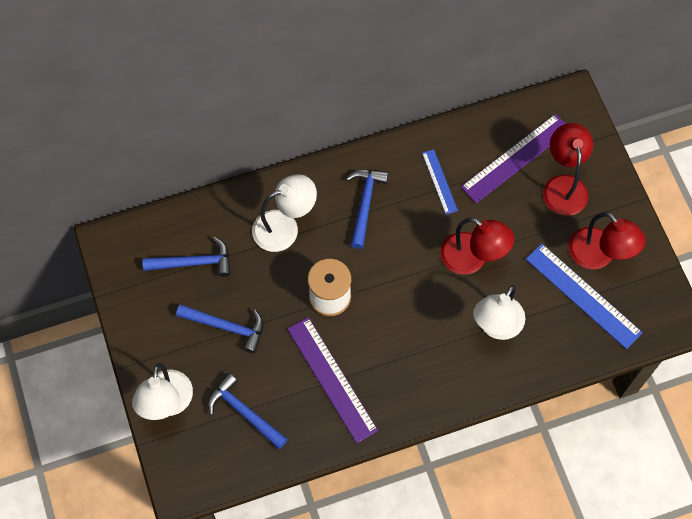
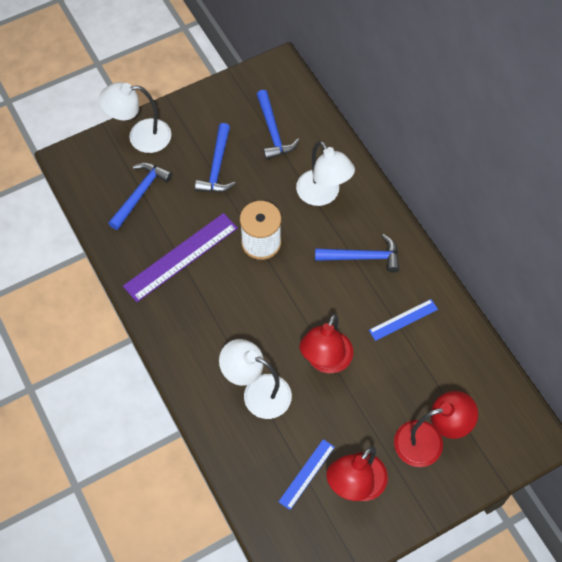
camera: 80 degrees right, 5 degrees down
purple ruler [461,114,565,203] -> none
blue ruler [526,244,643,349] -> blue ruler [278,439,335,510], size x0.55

◇ ◇ ◇ ◇

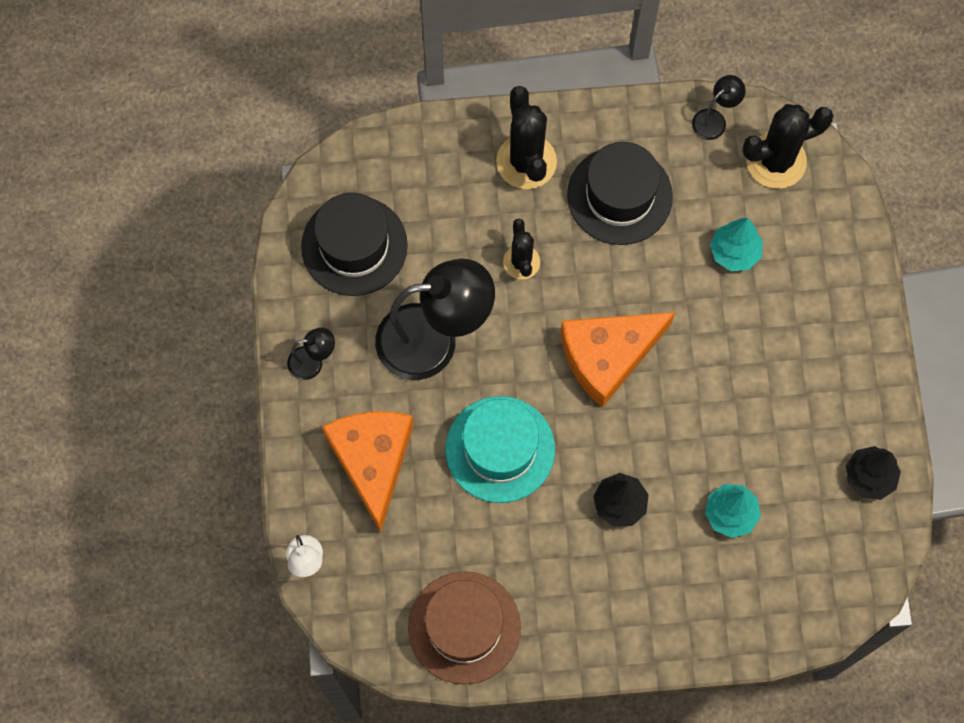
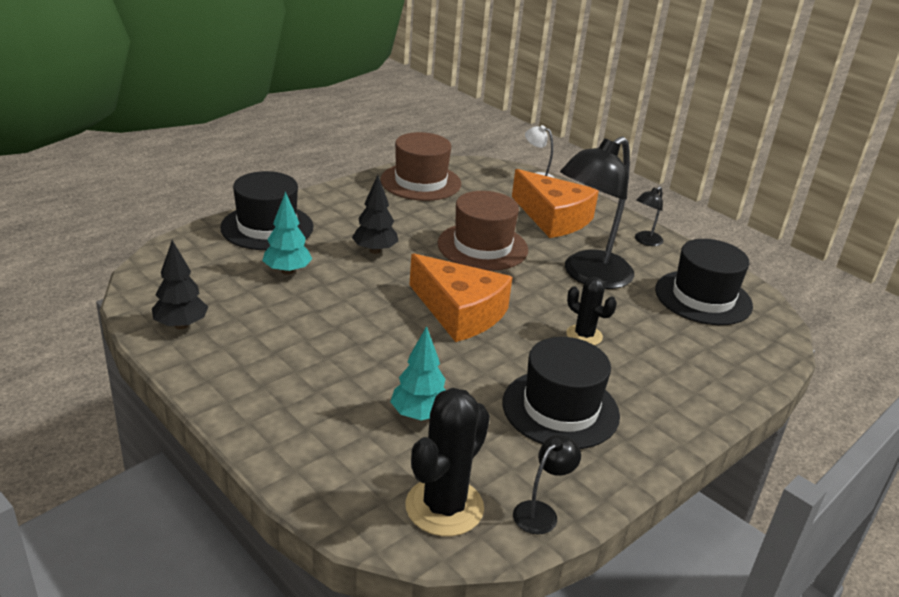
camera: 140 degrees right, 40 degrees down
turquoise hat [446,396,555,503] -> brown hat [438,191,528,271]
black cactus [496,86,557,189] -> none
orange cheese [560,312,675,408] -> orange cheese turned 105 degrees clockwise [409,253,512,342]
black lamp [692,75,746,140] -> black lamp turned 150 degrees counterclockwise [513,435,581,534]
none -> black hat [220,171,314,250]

◇ ◇ ◇ ◇

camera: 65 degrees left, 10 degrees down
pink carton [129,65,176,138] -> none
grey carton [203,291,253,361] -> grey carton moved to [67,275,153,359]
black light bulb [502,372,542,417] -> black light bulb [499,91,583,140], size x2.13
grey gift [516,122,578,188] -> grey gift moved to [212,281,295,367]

◇ ◇ ◇ ◇

■ TASK PROMPT
Print, from the entries above, the line with "camera: 80 degrees right, 5 degrees down", the line with "blue ruler [526,244,643,349]" and all lines between them, exactly and with nothing else.

■ TASK OUTPUT
camera: 80 degrees right, 5 degrees down
purple ruler [461,114,565,203] -> none
blue ruler [526,244,643,349] -> blue ruler [278,439,335,510], size x0.55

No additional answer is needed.